= Activity =
Leaving out the pictures, return word for word the stretch of entries below from the line holding "STEPPER pin IN4: A3 -> 7" through the line holding "STEPPER pin IN3: A0 -> 5".

= Material supplied =
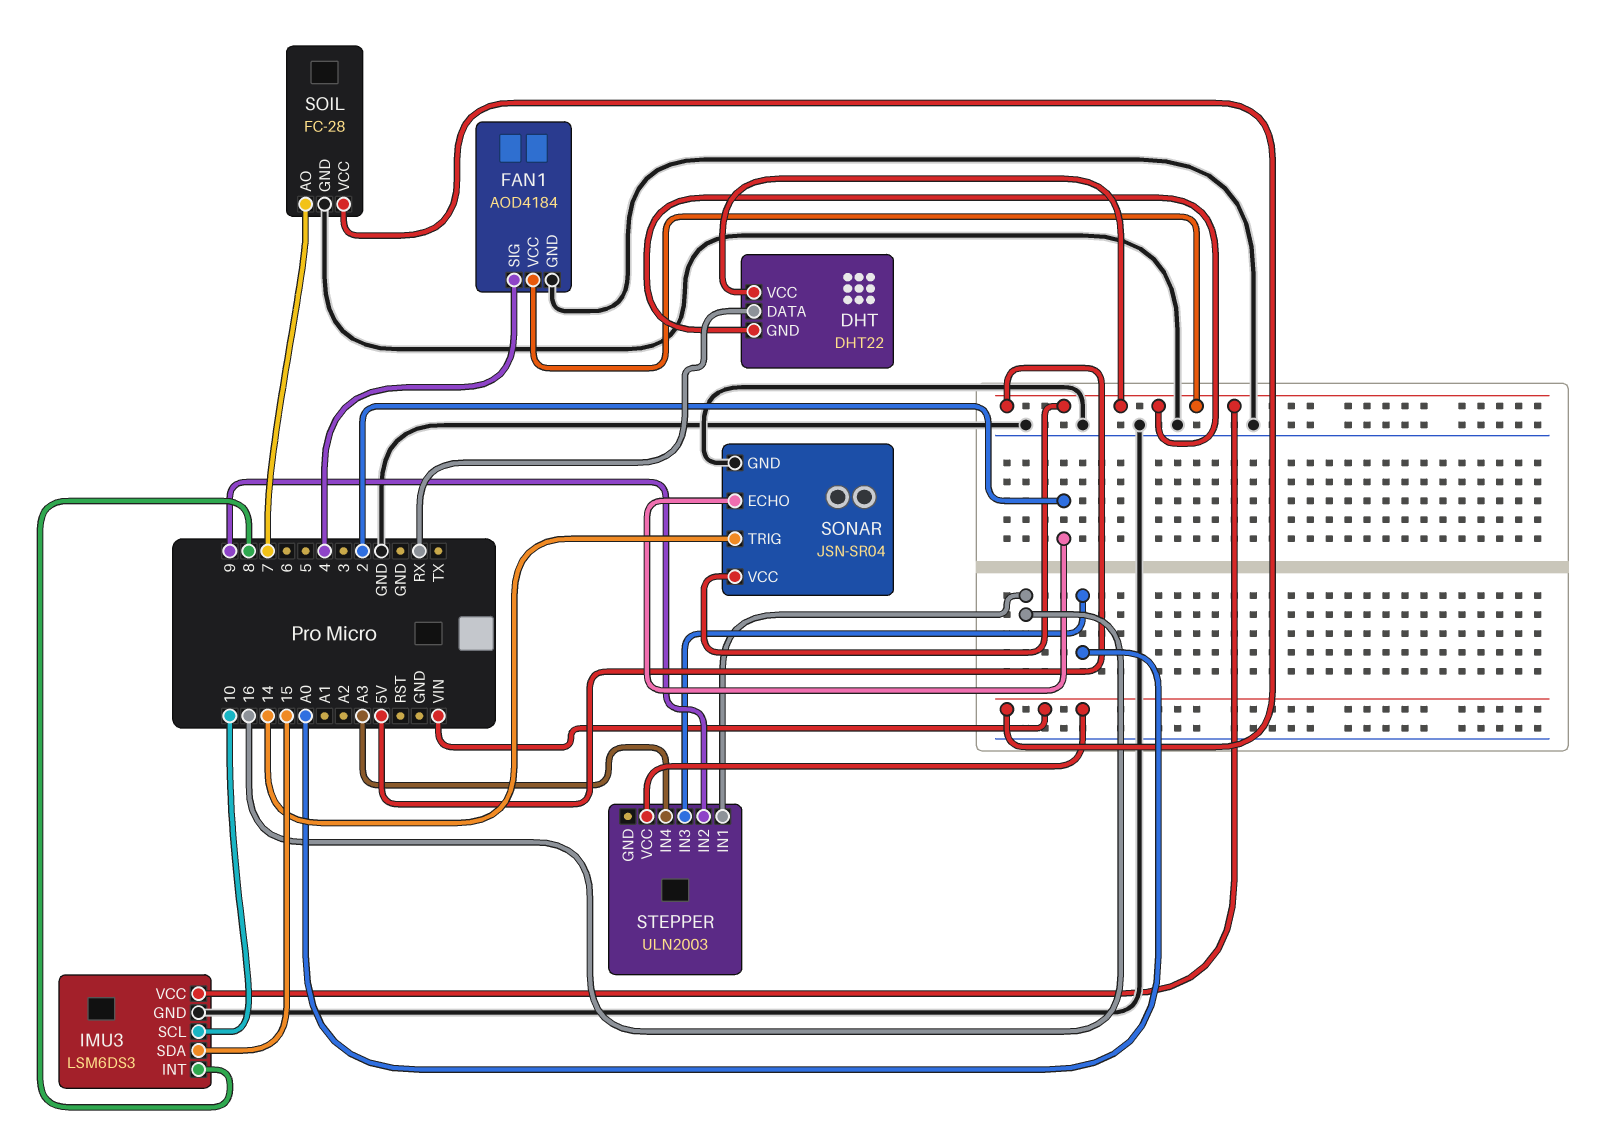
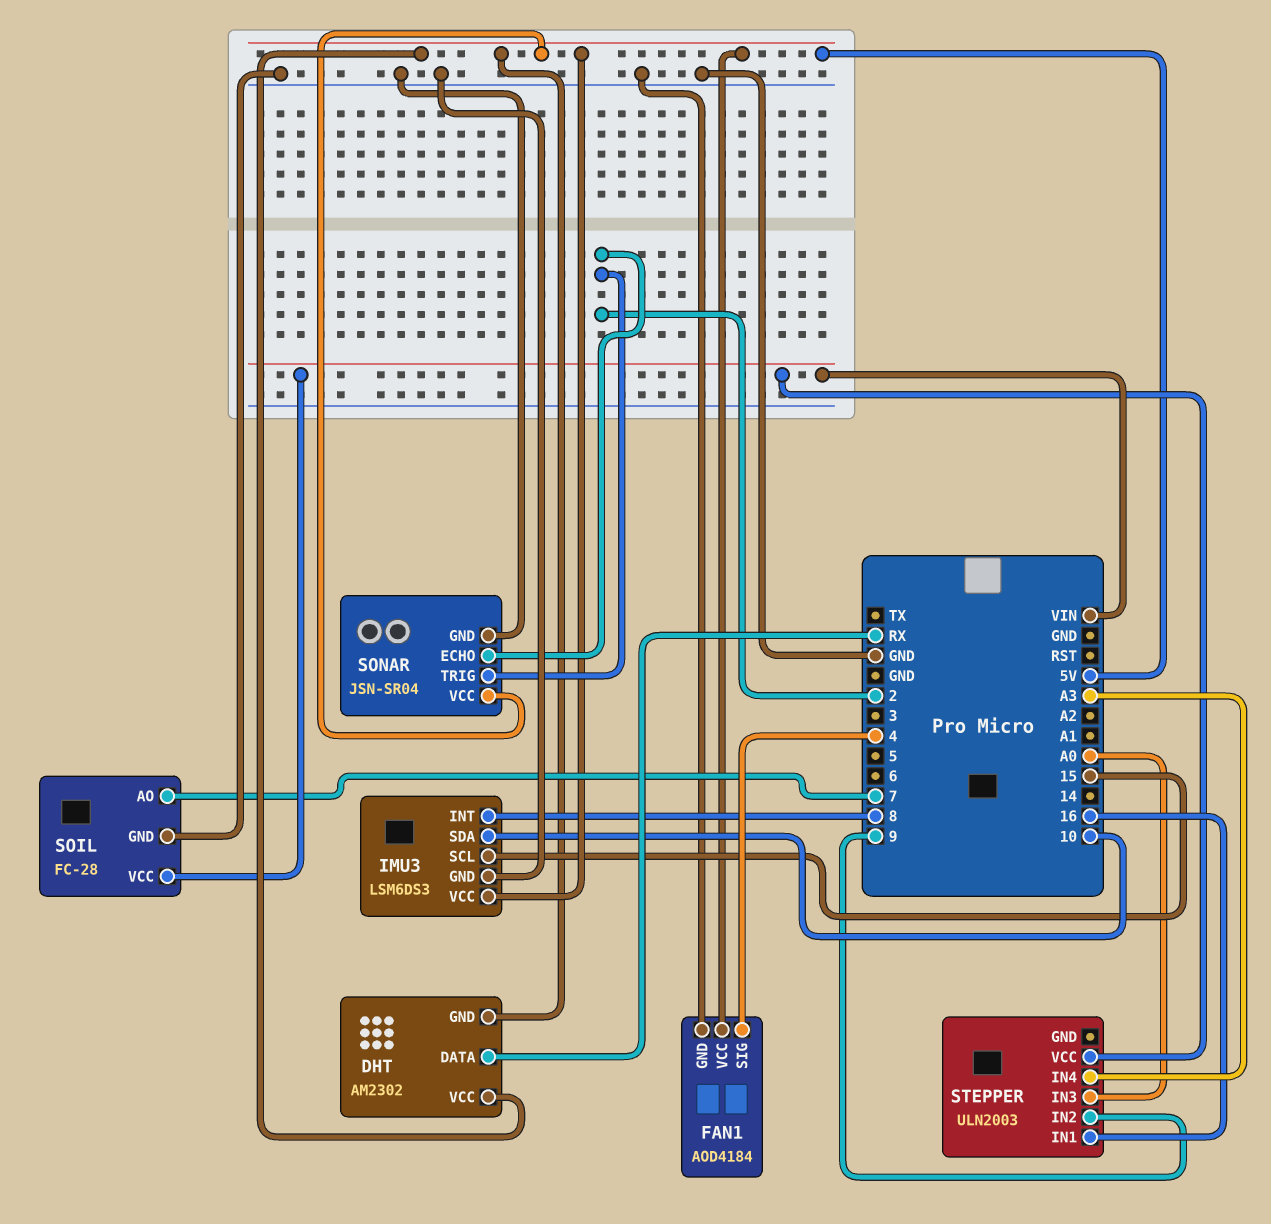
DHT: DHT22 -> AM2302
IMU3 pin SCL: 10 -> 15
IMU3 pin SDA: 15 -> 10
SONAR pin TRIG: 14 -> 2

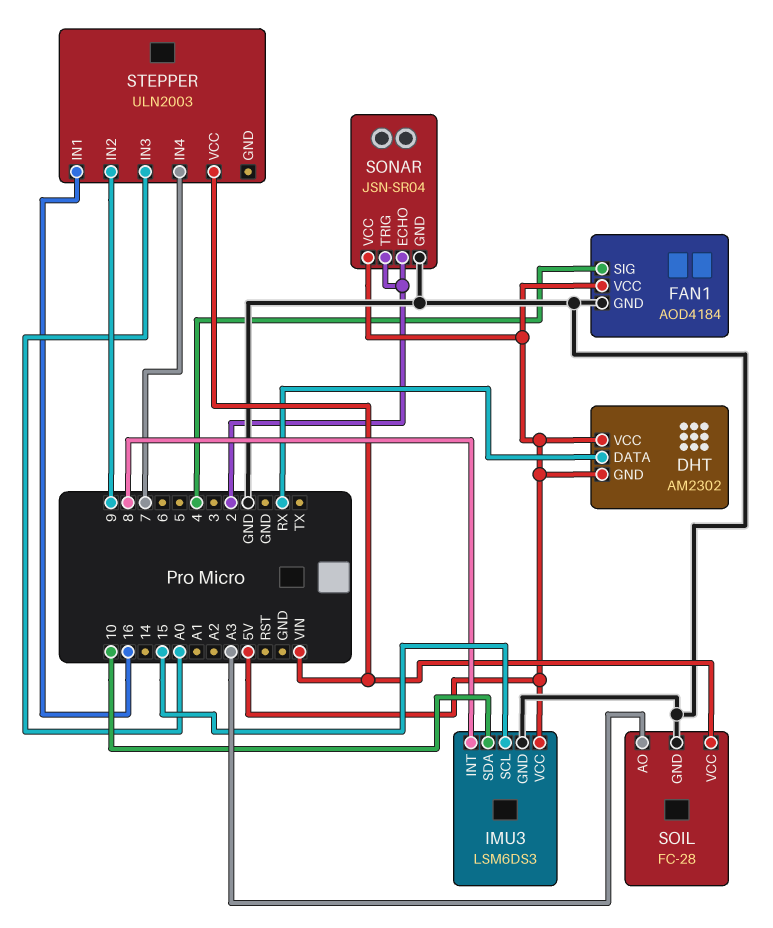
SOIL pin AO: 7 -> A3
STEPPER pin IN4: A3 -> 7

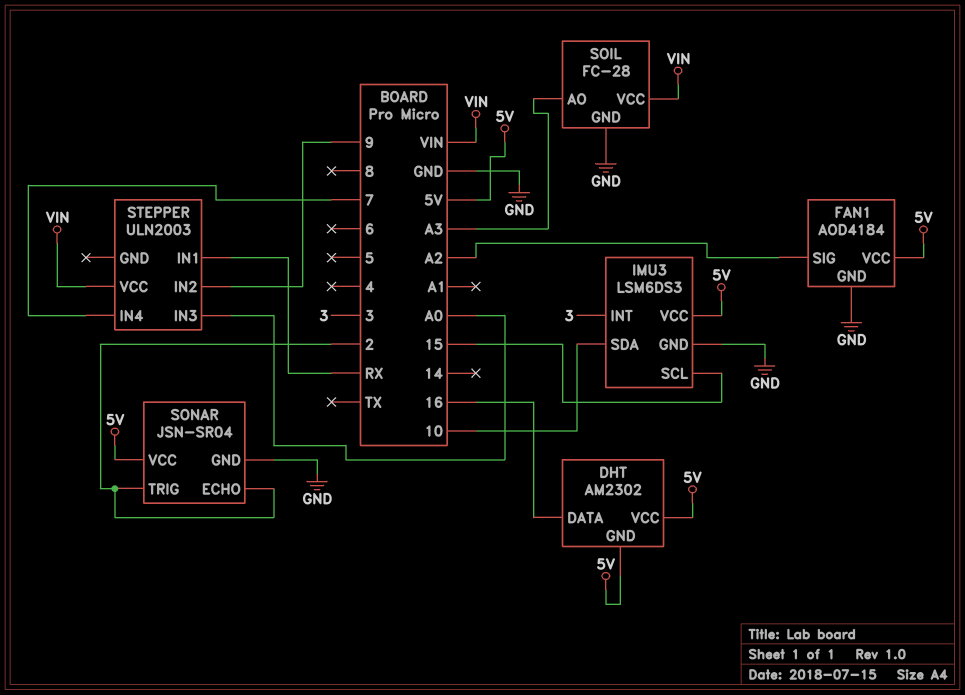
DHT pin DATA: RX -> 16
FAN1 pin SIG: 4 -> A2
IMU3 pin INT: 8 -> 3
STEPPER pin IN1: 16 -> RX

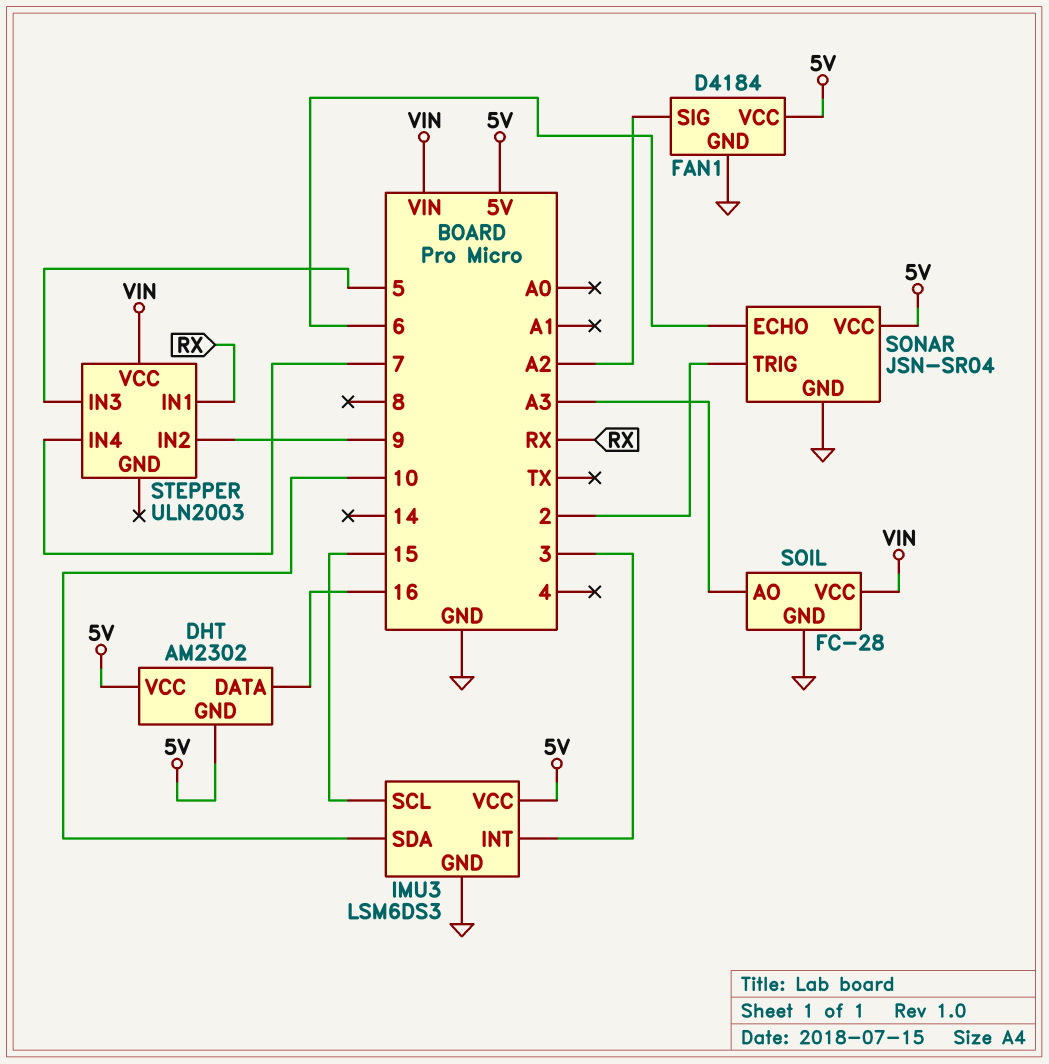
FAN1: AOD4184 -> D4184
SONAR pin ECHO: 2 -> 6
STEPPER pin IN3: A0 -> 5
---
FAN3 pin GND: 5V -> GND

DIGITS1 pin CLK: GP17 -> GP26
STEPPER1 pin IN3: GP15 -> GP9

= Task result =
STEPPER pin IN4: A3 -> 7

DHT pin DATA: RX -> 16
FAN1 pin SIG: 4 -> A2
IMU3 pin INT: 8 -> 3
STEPPER pin IN1: 16 -> RX

FAN1: AOD4184 -> D4184
SONAR pin ECHO: 2 -> 6
STEPPER pin IN3: A0 -> 5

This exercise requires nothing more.